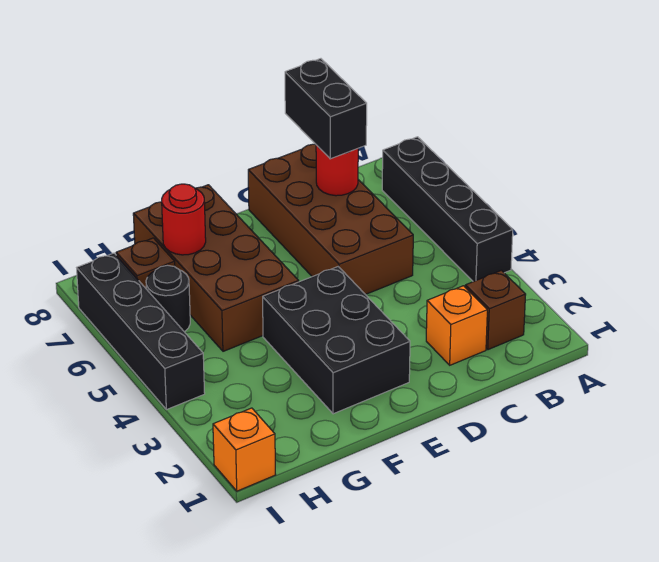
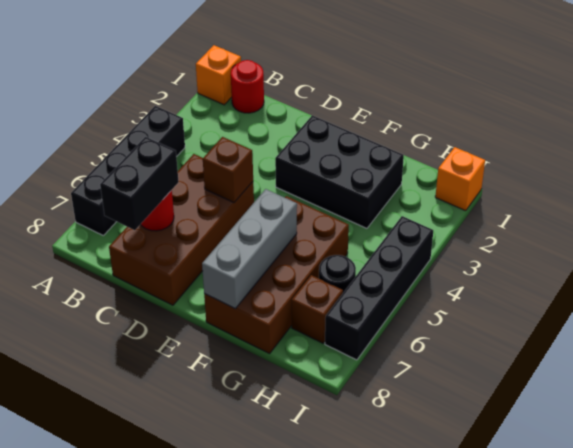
brown brick B2 level 1 -> brown brick D5 level 2
orange brick C2 level 1 -> orange brick A1 level 1
black brick E2:F4 level 1 -> black brick E2:G3 level 1
none -> grey brick F6:F8 level 2
red round brick G7 level 2 -> red round brick B1 level 1

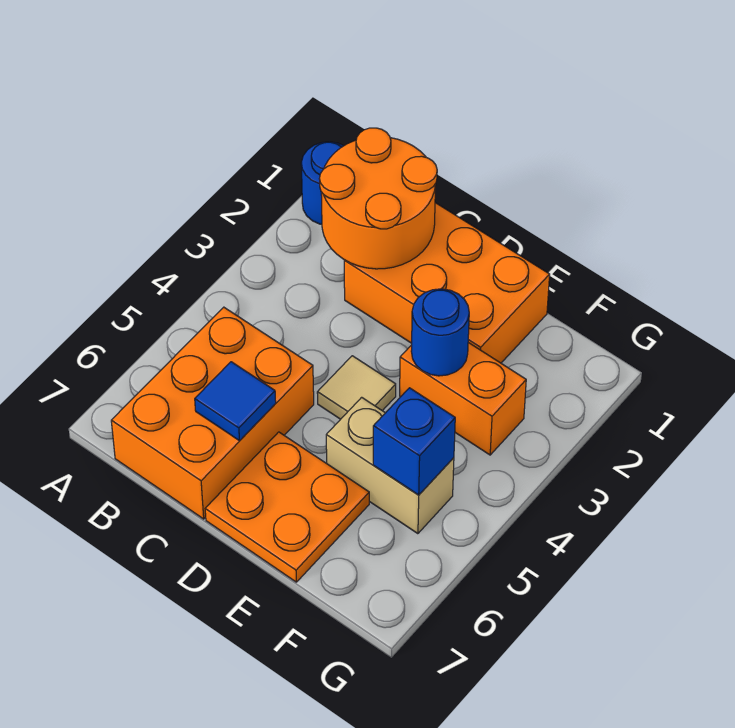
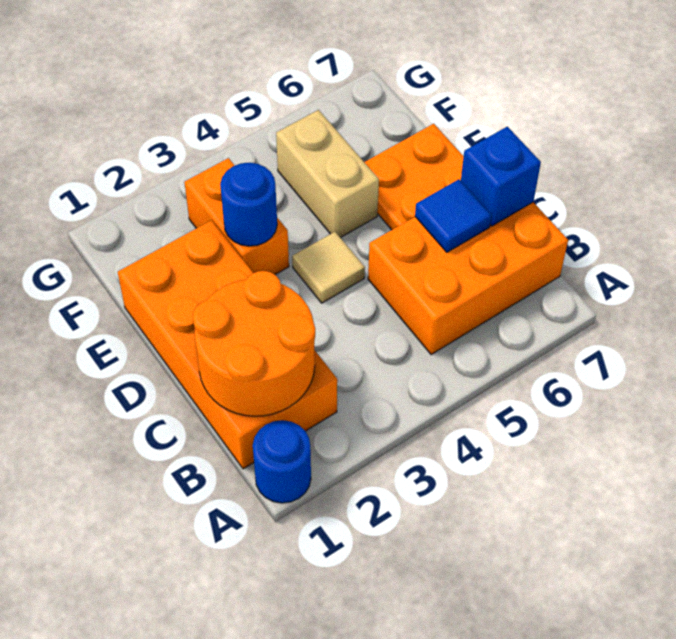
orange brick C1:E2 level 1 -> orange brick B1:E2 level 1
blue brick F5 level 2 -> blue brick C7 level 2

=====

▶ **Work instructions**: Return all of the entries word for word, but omit the pictures.

▶ **Solution to this exercise**:
brown brick B2 level 1 -> brown brick D5 level 2
orange brick C2 level 1 -> orange brick A1 level 1
black brick E2:F4 level 1 -> black brick E2:G3 level 1
none -> grey brick F6:F8 level 2
red round brick G7 level 2 -> red round brick B1 level 1

orange brick C1:E2 level 1 -> orange brick B1:E2 level 1
blue brick F5 level 2 -> blue brick C7 level 2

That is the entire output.